Aim of the exercise: Write out again, exactly, the lines below starting at the one with "(501, 529) = (753, 436): red spool -> none" and ending at the one with "(837, 546) = (838, 264): red".

Spatial reasoning data:
· · · · · · ·
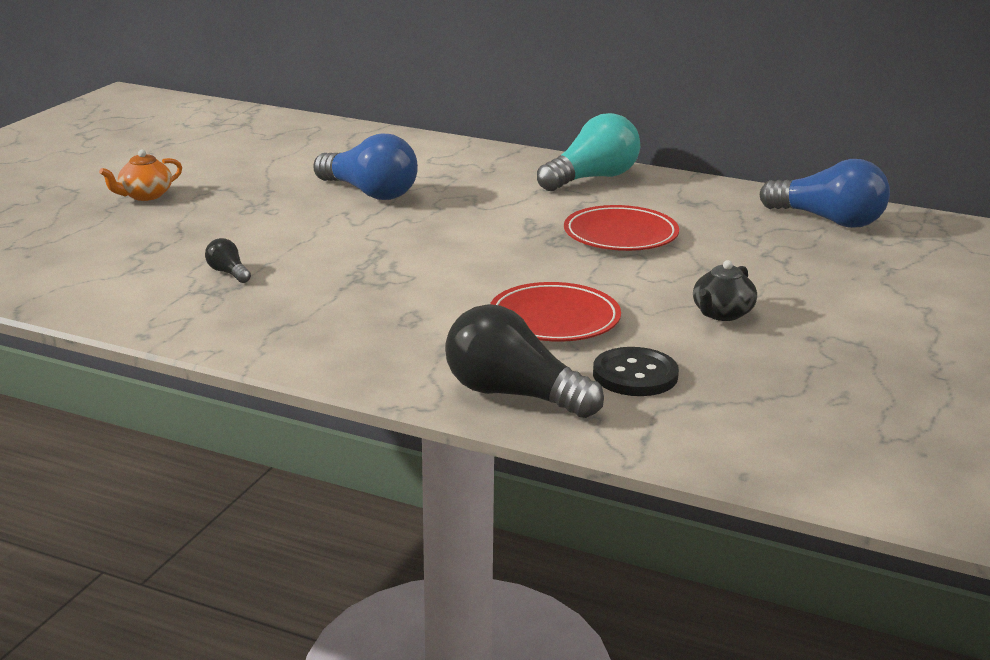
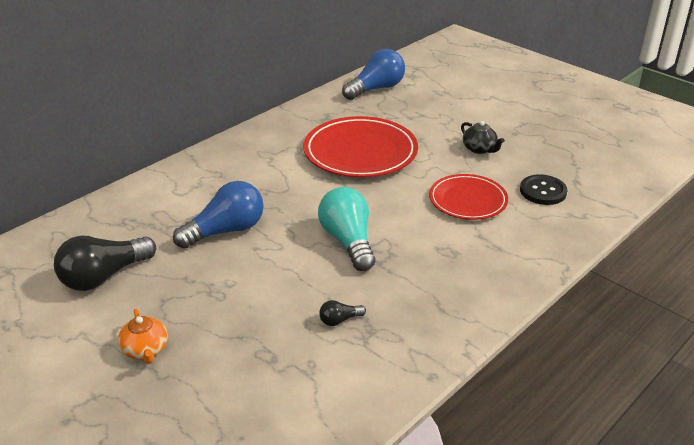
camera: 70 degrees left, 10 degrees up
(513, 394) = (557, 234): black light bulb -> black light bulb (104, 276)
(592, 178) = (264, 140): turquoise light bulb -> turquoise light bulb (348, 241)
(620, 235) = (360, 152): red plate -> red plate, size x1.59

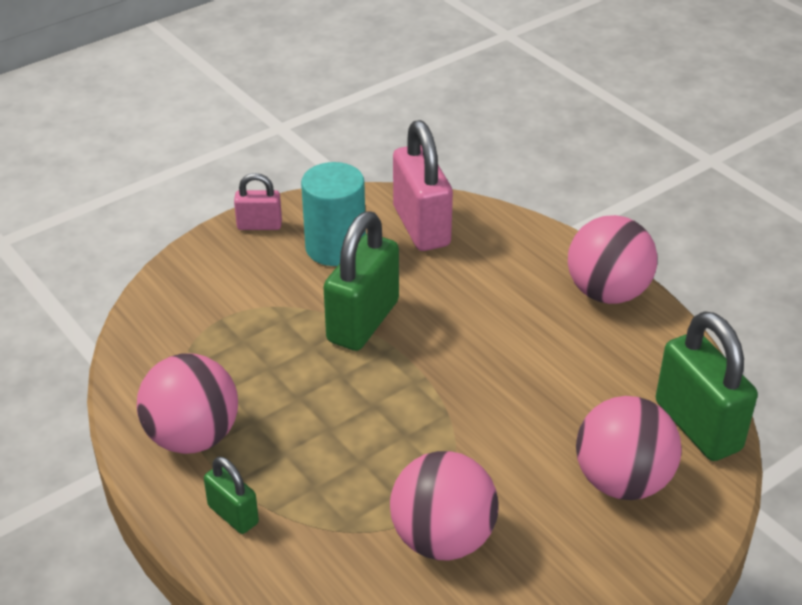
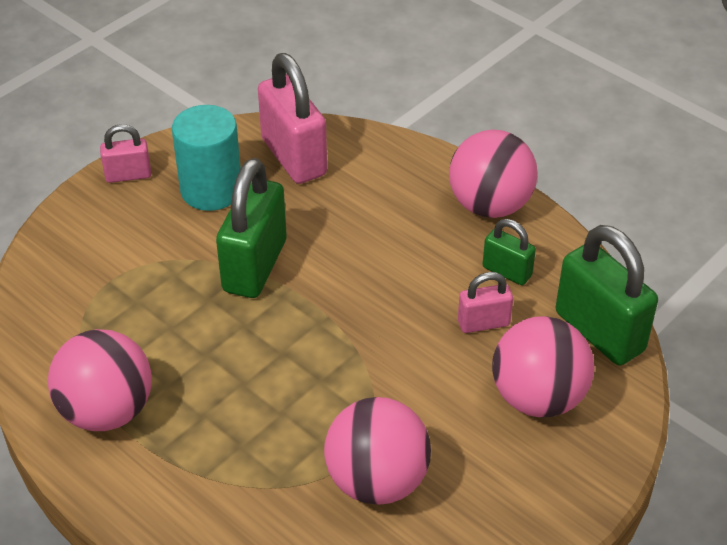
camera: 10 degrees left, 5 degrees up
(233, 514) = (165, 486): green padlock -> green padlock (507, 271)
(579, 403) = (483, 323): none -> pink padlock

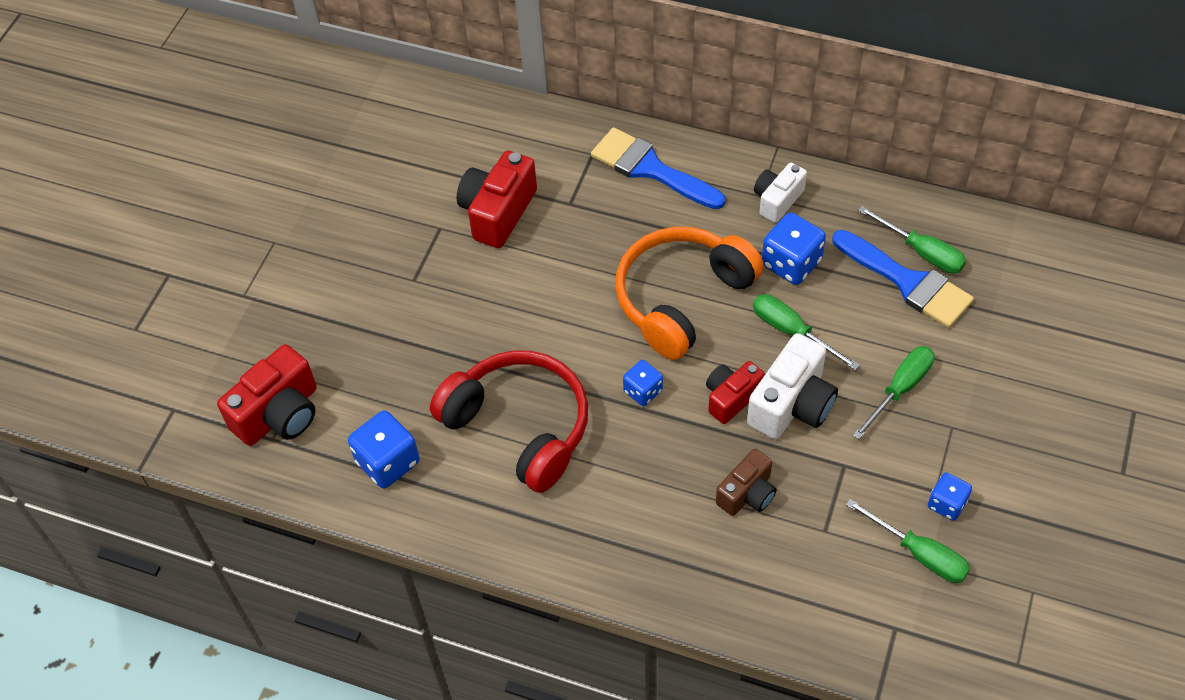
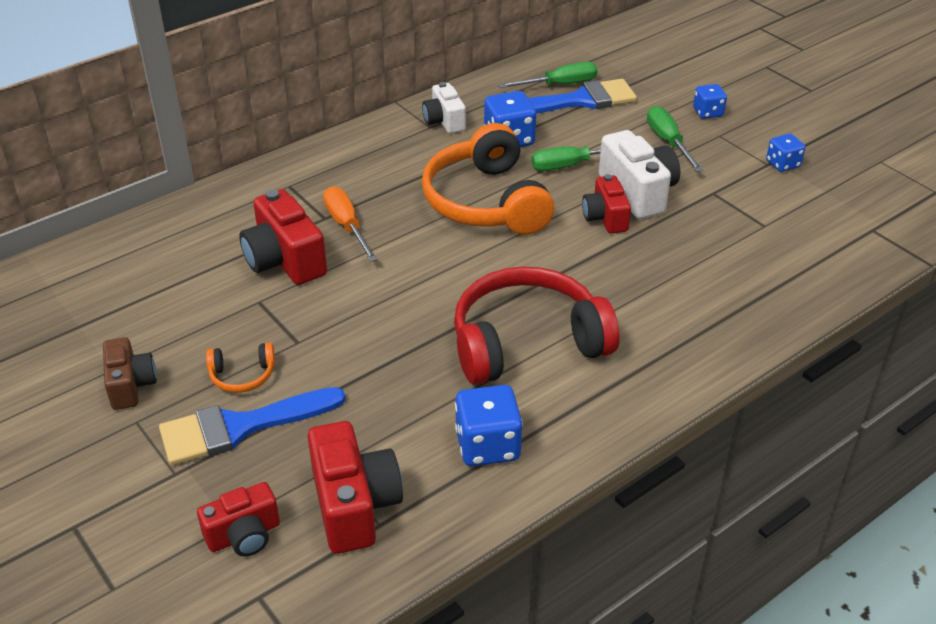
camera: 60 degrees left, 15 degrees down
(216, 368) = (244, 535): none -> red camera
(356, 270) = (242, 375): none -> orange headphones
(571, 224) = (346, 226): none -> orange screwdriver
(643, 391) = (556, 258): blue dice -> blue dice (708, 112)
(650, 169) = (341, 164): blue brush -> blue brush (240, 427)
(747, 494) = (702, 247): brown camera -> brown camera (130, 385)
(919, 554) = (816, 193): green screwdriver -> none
· · · · · · ·
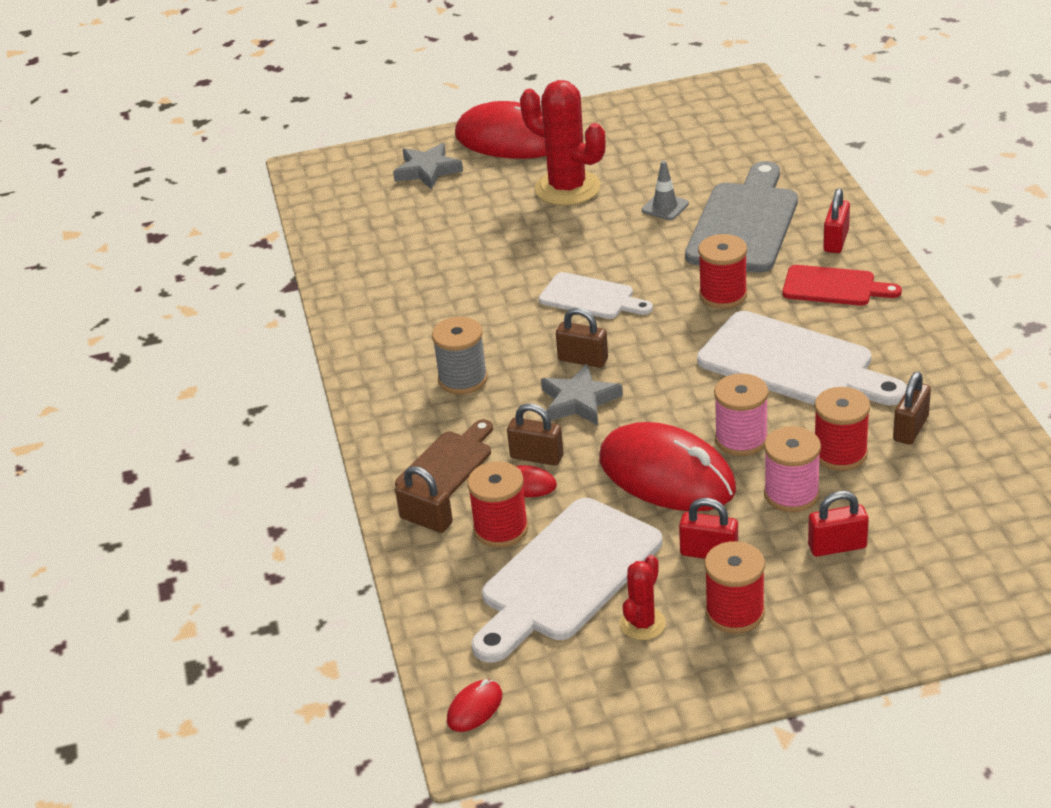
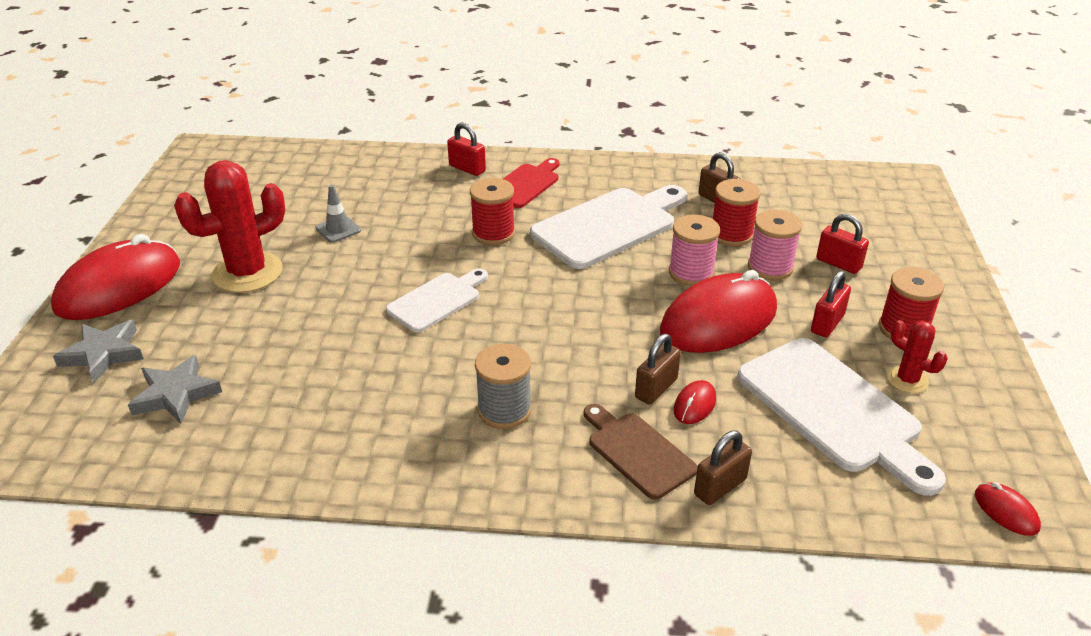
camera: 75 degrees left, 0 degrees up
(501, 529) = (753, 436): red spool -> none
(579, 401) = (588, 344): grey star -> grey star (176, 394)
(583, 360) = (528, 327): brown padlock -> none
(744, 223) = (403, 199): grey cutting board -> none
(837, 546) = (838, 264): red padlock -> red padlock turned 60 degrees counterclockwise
· · · · · · ·
Answer section:
(501, 529) = (753, 436): red spool -> none
(579, 401) = (588, 344): grey star -> grey star (176, 394)
(583, 360) = (528, 327): brown padlock -> none
(744, 223) = (403, 199): grey cutting board -> none
(837, 546) = (838, 264): red padlock -> red padlock turned 60 degrees counterclockwise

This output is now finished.